- [Instructions for the task] From the data below, repeat exactly the lines from the line with "(279, 298) = (437, 251): orange" to the line with "(501, 313) = (328, 356): orange", both included.

- [Records contained in a dataset]
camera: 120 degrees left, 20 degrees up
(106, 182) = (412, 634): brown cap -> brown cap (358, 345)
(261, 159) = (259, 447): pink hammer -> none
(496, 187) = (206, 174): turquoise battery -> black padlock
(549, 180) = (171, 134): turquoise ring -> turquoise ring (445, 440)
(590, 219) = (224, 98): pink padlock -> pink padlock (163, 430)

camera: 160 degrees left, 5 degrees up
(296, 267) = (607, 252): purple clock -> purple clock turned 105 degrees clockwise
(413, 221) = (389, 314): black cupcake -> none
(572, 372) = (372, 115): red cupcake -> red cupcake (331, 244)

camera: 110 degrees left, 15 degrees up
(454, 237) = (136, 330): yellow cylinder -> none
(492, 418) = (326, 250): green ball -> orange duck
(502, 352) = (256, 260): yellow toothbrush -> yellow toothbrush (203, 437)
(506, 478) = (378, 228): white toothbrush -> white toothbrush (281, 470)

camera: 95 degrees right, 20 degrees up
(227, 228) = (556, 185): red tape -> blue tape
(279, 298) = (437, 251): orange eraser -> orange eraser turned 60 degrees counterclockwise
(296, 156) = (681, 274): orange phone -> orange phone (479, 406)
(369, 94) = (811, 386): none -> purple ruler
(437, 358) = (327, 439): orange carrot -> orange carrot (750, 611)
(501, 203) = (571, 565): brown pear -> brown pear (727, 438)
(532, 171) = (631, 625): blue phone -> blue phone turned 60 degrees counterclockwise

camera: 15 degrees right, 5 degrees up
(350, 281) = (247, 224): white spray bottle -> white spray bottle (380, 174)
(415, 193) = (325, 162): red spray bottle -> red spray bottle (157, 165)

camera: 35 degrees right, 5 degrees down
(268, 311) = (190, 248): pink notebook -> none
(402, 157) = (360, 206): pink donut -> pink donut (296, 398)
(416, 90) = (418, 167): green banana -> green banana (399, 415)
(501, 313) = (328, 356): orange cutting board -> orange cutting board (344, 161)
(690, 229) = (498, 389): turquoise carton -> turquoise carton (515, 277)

- [Response below]
(279, 298) = (437, 251): orange eraser -> orange eraser turned 60 degrees counterclockwise
(296, 156) = (681, 274): orange phone -> orange phone (479, 406)
(369, 94) = (811, 386): none -> purple ruler
(437, 358) = (327, 439): orange carrot -> orange carrot (750, 611)
(501, 203) = (571, 565): brown pear -> brown pear (727, 438)
(532, 171) = (631, 625): blue phone -> blue phone turned 60 degrees counterclockwise

camera: 15 degrees right, 5 degrees up
(350, 281) = (247, 224): white spray bottle -> white spray bottle (380, 174)
(415, 193) = (325, 162): red spray bottle -> red spray bottle (157, 165)

camera: 35 degrees right, 5 degrees down
(268, 311) = (190, 248): pink notebook -> none
(402, 157) = (360, 206): pink donut -> pink donut (296, 398)
(416, 90) = (418, 167): green banana -> green banana (399, 415)
(501, 313) = (328, 356): orange cutting board -> orange cutting board (344, 161)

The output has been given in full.